Source data:
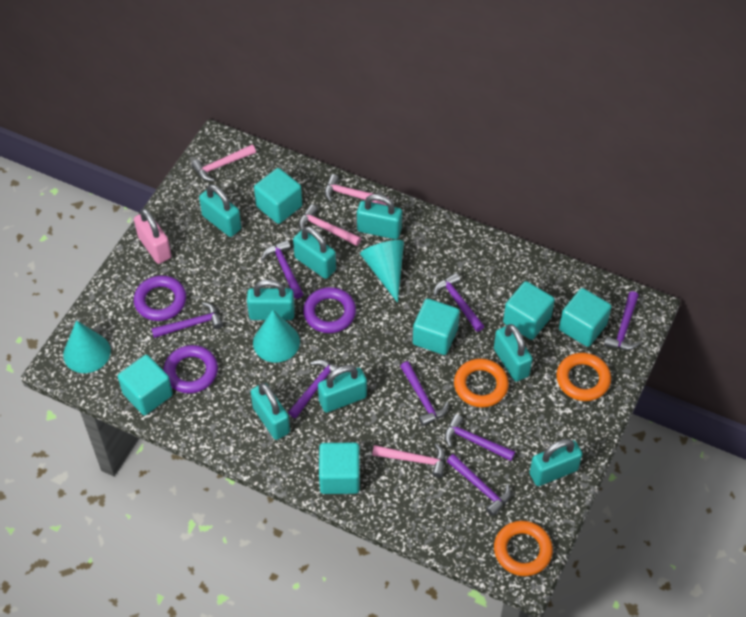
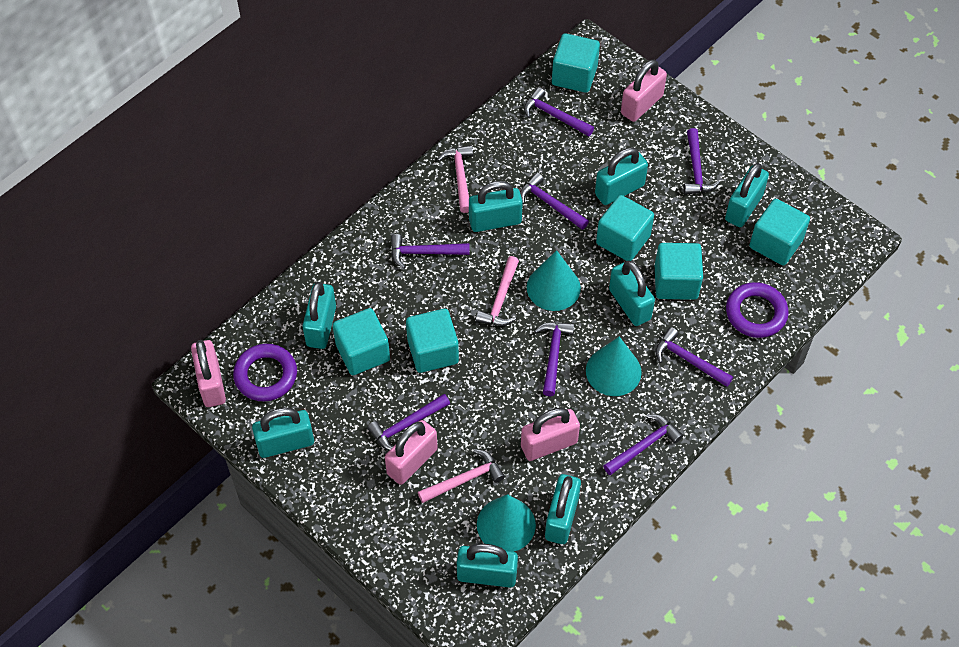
orange ring: 3 -> 0
pink hammer: 4 -> 3
pink padlock: 1 -> 4
purple ring: 3 -> 2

What you are asked to do: Repeat each line above exactly as it reads, omitting any pictures.

Result of this exercise:
orange ring: 3 -> 0
pink hammer: 4 -> 3
pink padlock: 1 -> 4
purple ring: 3 -> 2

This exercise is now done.